PROBLEM STATEMENT
Restate exactly, and only, the lines from the one with "[(158,399),(155,400),(91,436),(123,495),(190,457),(158,399)]" through the end of the data, with both of those end lines kept. Drop any pictures.

(Polygon vertex coordinate data)
◆ ◆ ◆ ◆ ◆
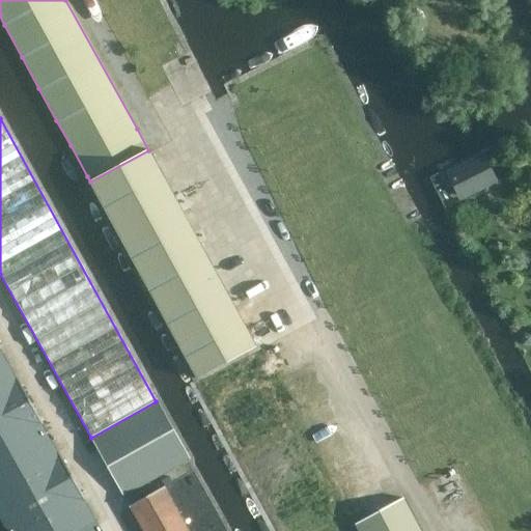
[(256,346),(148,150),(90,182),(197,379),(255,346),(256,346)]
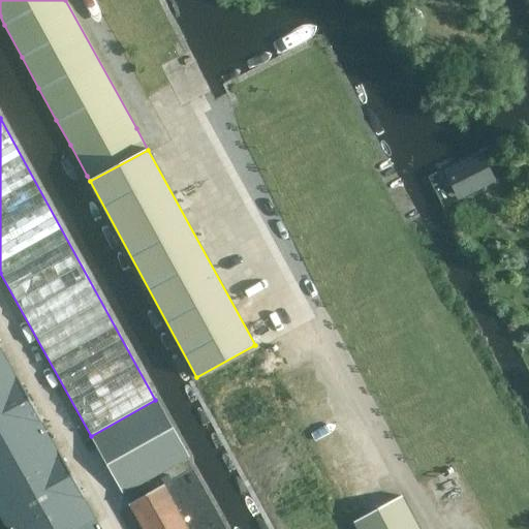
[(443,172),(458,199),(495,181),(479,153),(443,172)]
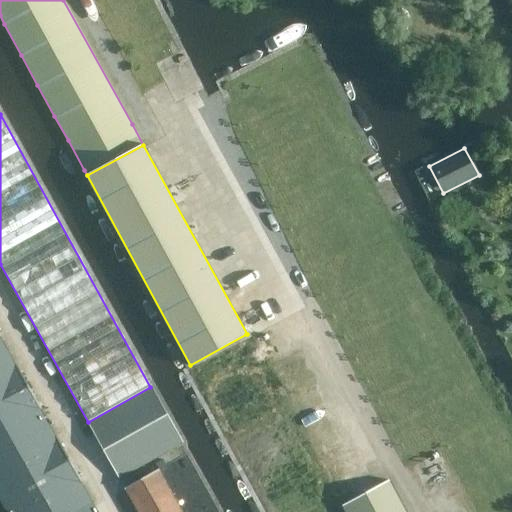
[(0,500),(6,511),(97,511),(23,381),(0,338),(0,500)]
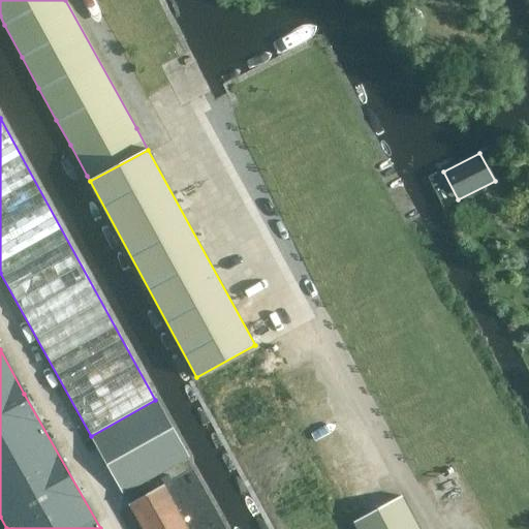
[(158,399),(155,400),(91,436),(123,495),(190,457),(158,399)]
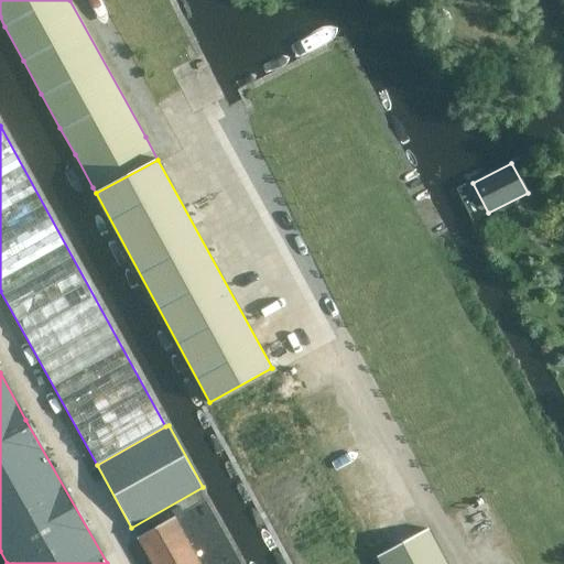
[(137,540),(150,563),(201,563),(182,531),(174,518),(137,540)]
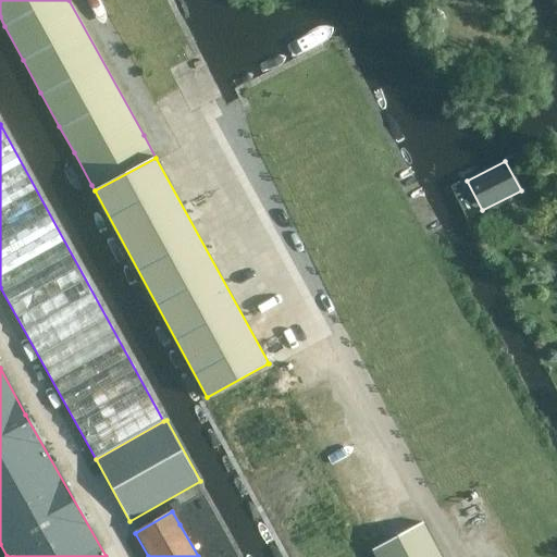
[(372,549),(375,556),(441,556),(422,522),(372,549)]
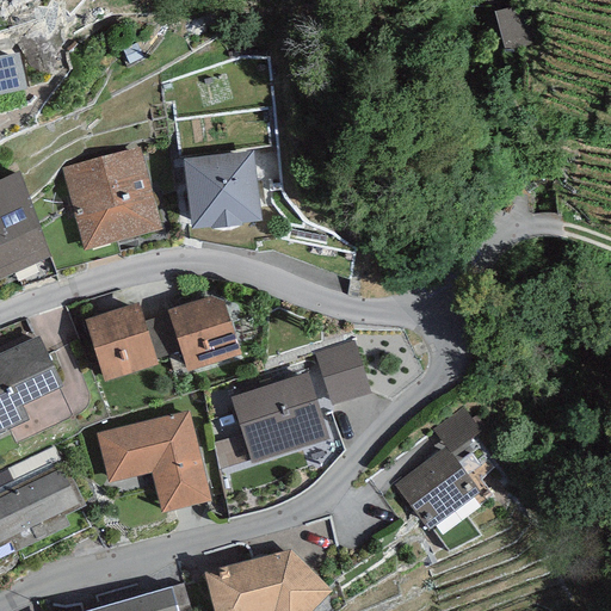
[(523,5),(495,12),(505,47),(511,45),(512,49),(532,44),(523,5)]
◆ ◆ ◆ ◆ ◆
EXERCISE ANSWER
[(158,399),(155,400),(91,436),(123,495),(190,457),(158,399)]
[(137,540),(150,563),(201,563),(182,531),(174,518),(137,540)]
[(372,549),(375,556),(441,556),(422,522),(372,549)]
[(523,5),(495,12),(505,47),(511,45),(512,49),(532,44),(523,5)]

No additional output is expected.